**Directions**
Looking at the listing below, retype exactly the lines starting at the one containing "yellow brush [136,168,275,203] -> none" and ending at the one containing "yellow key [812,193,891,240]", both included, and nothing else.

**Data under study**
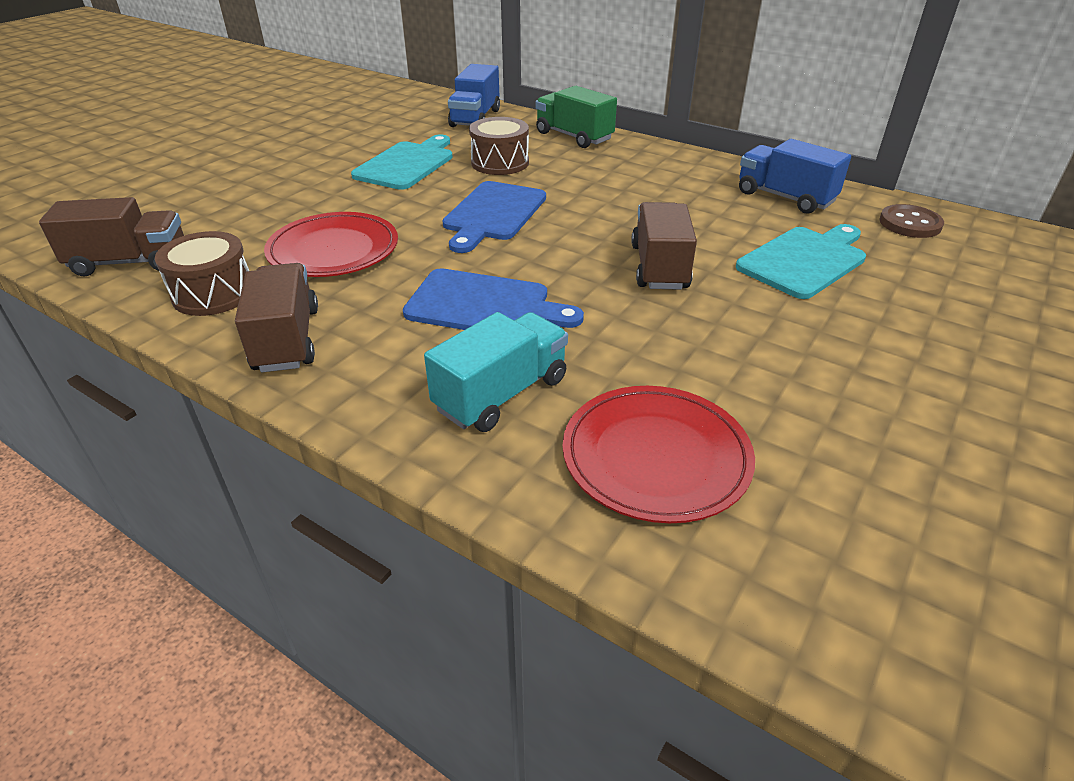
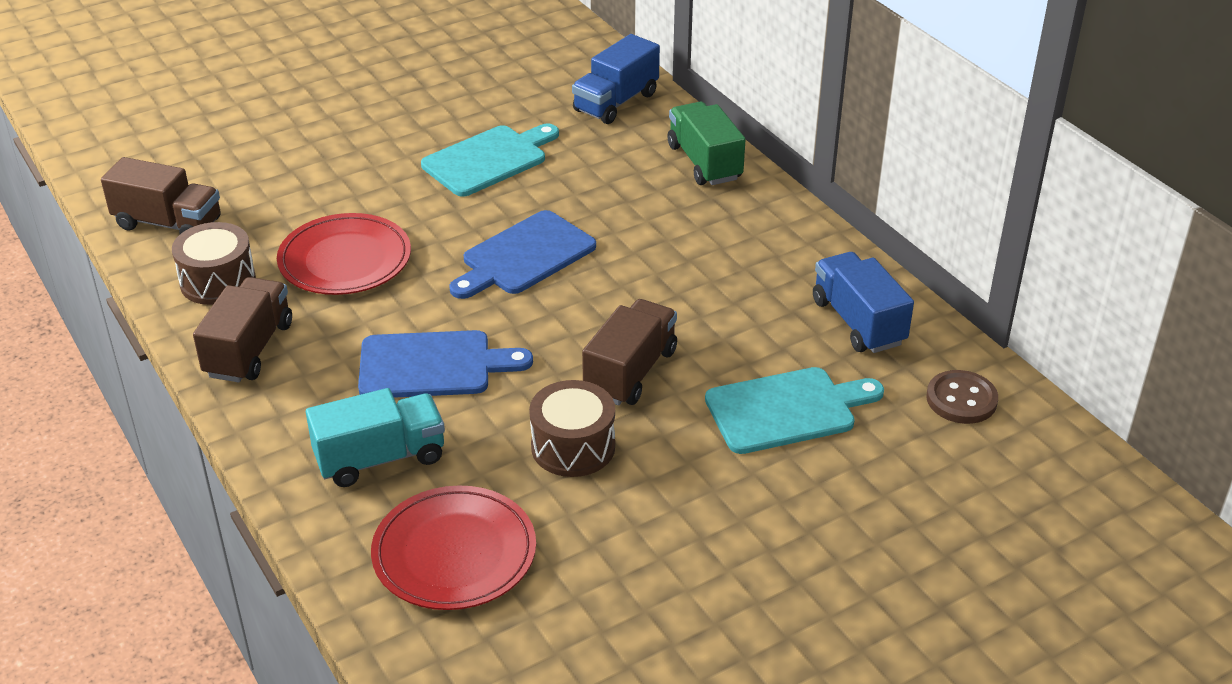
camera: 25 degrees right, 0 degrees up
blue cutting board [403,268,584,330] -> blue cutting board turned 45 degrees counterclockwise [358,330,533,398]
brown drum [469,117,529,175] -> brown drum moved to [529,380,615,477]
--
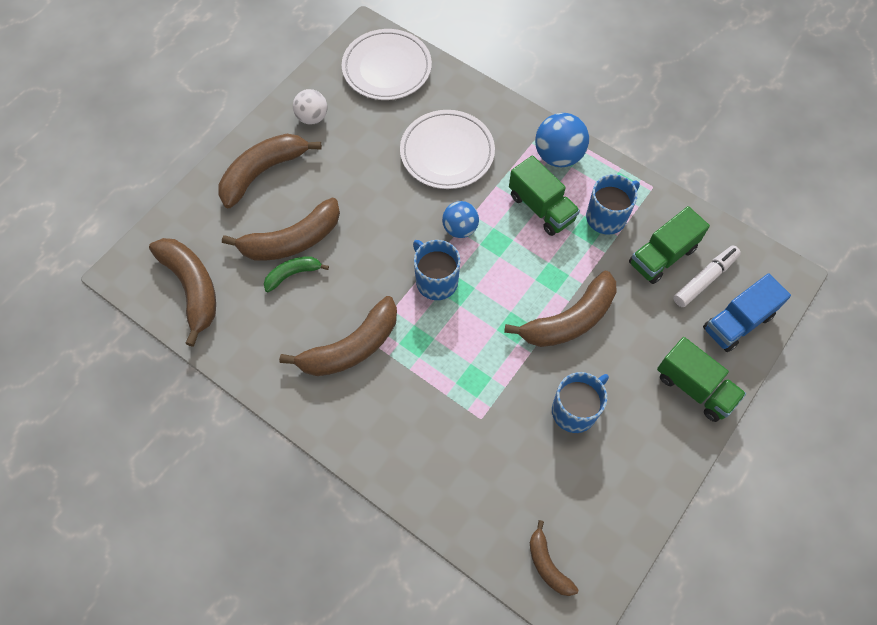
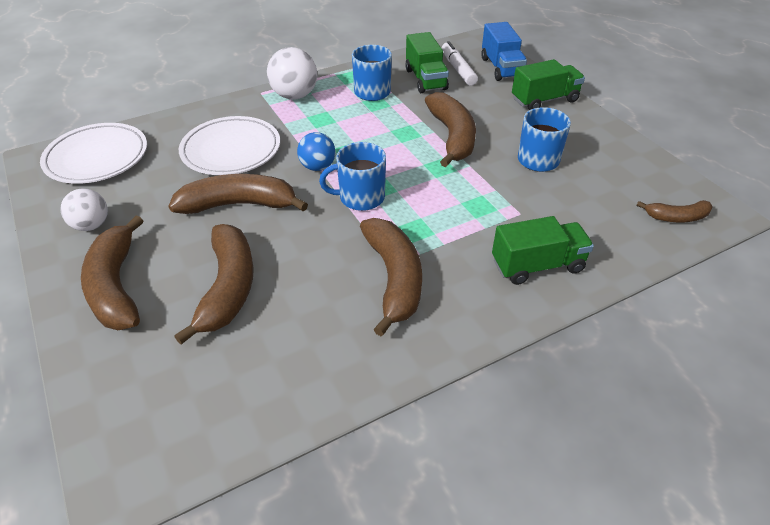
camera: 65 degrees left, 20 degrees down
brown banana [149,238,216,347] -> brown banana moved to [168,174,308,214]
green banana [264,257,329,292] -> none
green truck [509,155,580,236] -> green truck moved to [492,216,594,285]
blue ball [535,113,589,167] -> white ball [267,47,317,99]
==
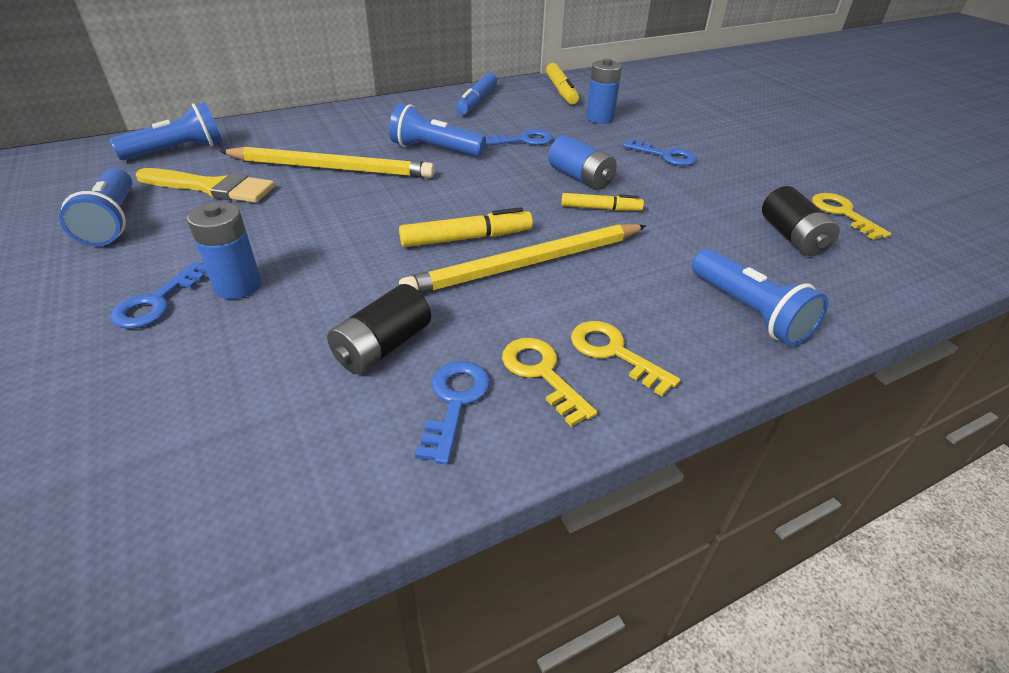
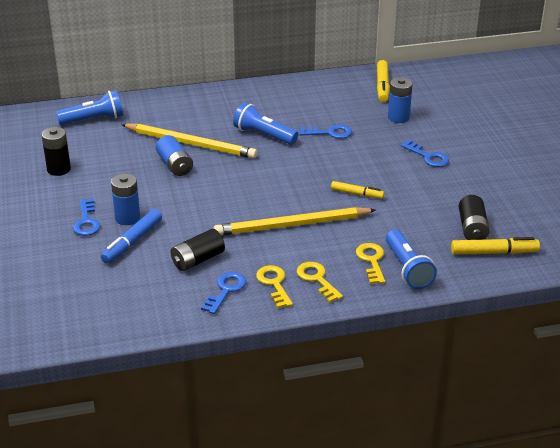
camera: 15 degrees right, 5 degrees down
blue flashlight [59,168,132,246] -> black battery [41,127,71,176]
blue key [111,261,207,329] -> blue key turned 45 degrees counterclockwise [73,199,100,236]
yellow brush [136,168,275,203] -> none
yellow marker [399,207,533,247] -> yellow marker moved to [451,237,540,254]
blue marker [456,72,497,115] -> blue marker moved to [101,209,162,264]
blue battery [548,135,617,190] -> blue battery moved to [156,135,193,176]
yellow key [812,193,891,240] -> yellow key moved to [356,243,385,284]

**Response**
yellow brush [136,168,275,203] -> none
yellow marker [399,207,533,247] -> yellow marker moved to [451,237,540,254]
blue marker [456,72,497,115] -> blue marker moved to [101,209,162,264]
blue battery [548,135,617,190] -> blue battery moved to [156,135,193,176]
yellow key [812,193,891,240] -> yellow key moved to [356,243,385,284]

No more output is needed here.